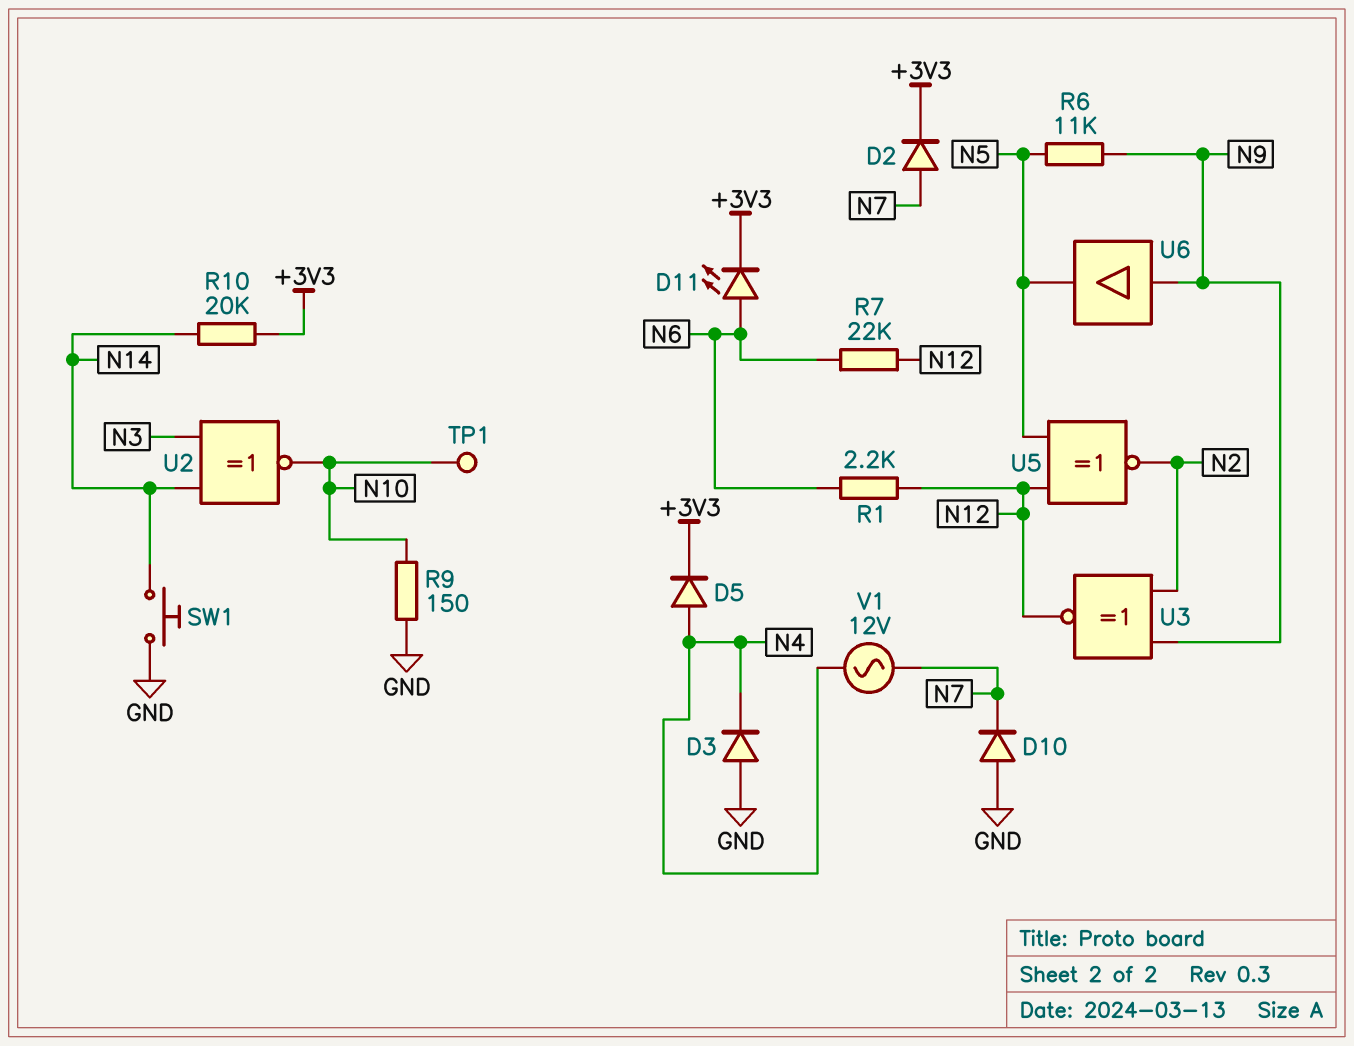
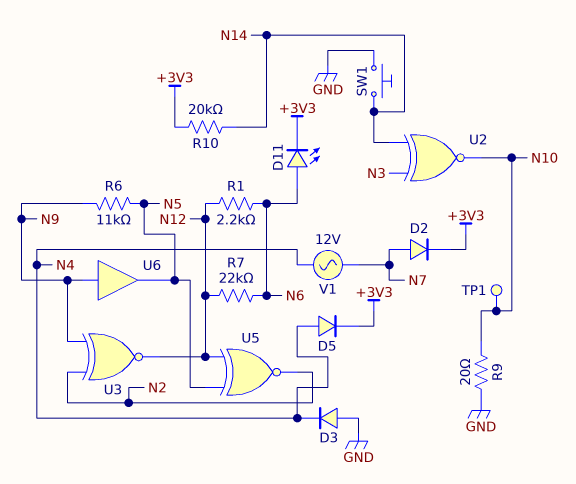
D10: diode (A GND, K N7) -> none
R9: 150 (GND, N10) -> 20 (GND, N10)

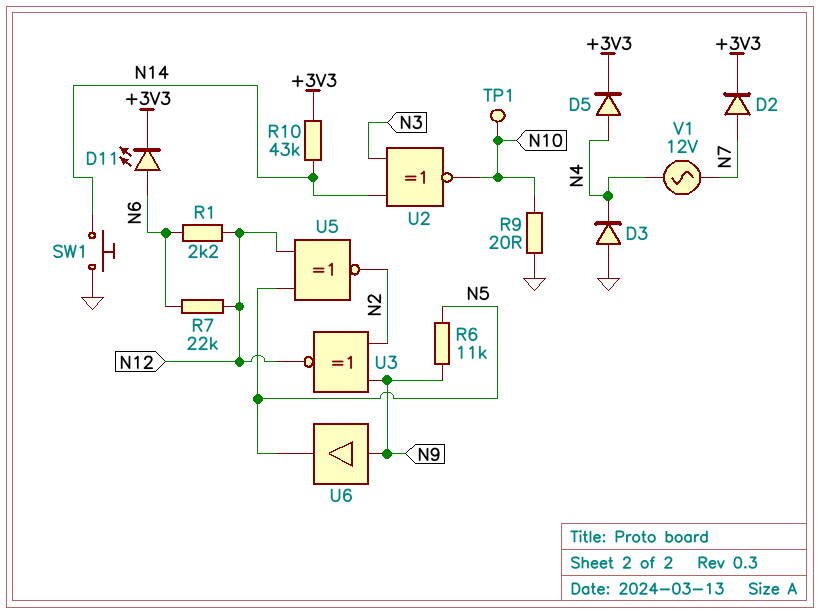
R10: 20k (+3V3, N14) -> 43k (+3V3, N14)

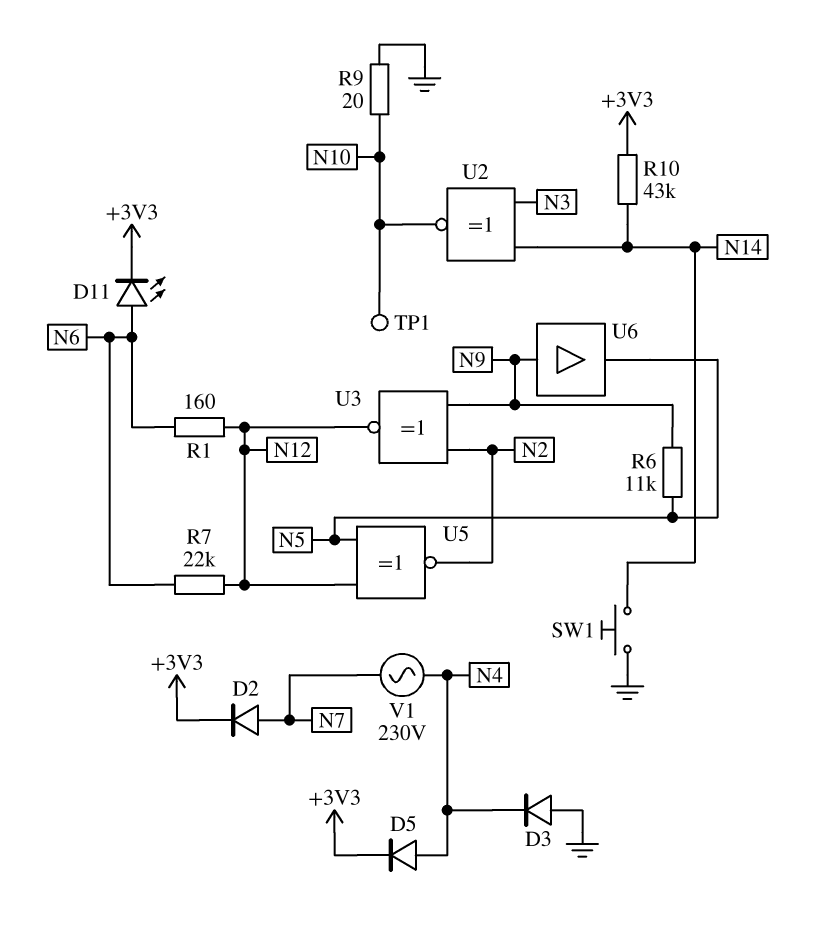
R1: 2.2k (N6, N12) -> 160 (N6, N12)
V1: AC 12V (N4, N7) -> AC 230V (N4, N7)

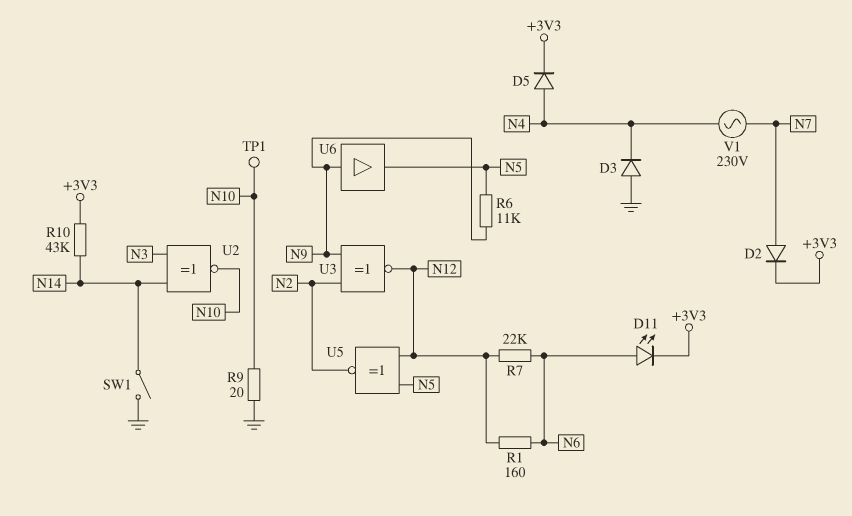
SW1: button (GND, N14) -> switch (GND, N14)

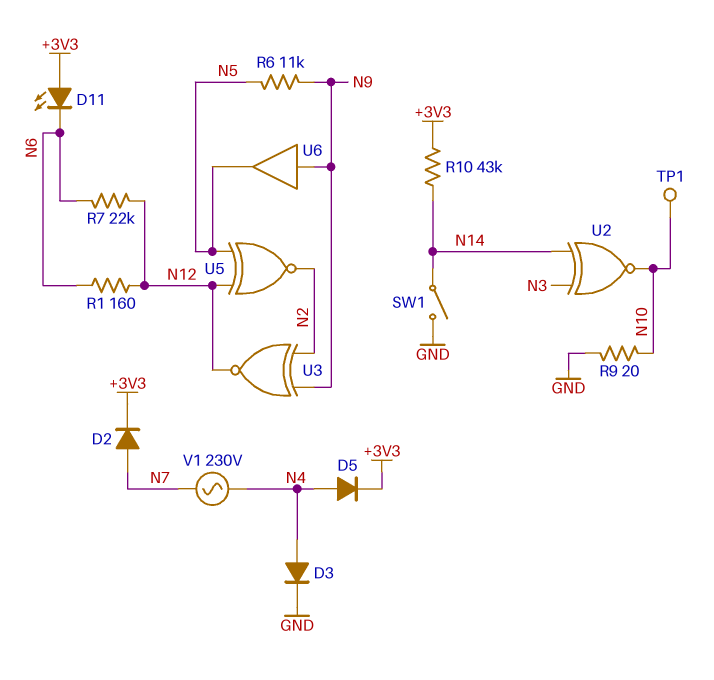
D3: diode (A GND, K N4) -> diode (A N4, K GND)
D11: LED (A N6, K +3V3) -> LED (A +3V3, K N6)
+--
-- What needs to be done --
Only the pictures stay out; everything else in the listing above must be repeated exactly.

-- Response area --
D10: diode (A GND, K N7) -> none
R9: 150 (GND, N10) -> 20 (GND, N10)

R10: 20k (+3V3, N14) -> 43k (+3V3, N14)

R1: 2.2k (N6, N12) -> 160 (N6, N12)
V1: AC 12V (N4, N7) -> AC 230V (N4, N7)

SW1: button (GND, N14) -> switch (GND, N14)

D3: diode (A GND, K N4) -> diode (A N4, K GND)
D11: LED (A N6, K +3V3) -> LED (A +3V3, K N6)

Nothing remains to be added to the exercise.